- [PROBLEM DESCRIPTION] Print nothing but the lines below starting at the line that holds "plant: (321, 309) -> (91, 160), moved" and ending at the line that holds "tv unit: (321, 342) -> (51, 160), added", including both, each exactly as written.

- [DATA SHOWN]
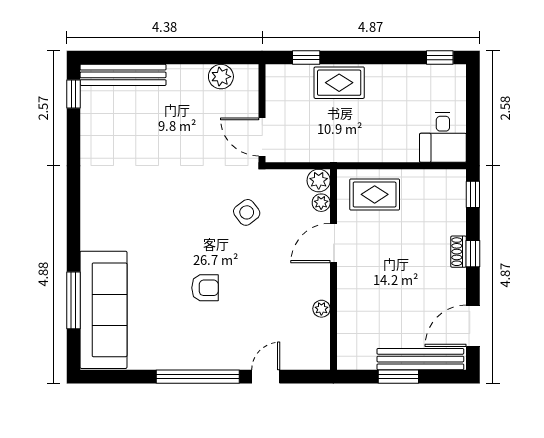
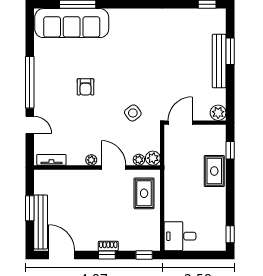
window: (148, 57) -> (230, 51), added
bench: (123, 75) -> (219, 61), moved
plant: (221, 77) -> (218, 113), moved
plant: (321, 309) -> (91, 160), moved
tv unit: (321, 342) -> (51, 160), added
* * *
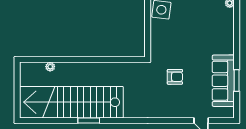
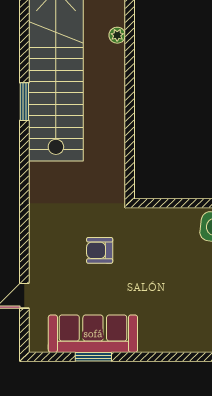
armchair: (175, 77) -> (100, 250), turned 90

- [ANSWER SPACE]
plant: (321, 309) -> (91, 160), moved
tv unit: (321, 342) -> (51, 160), added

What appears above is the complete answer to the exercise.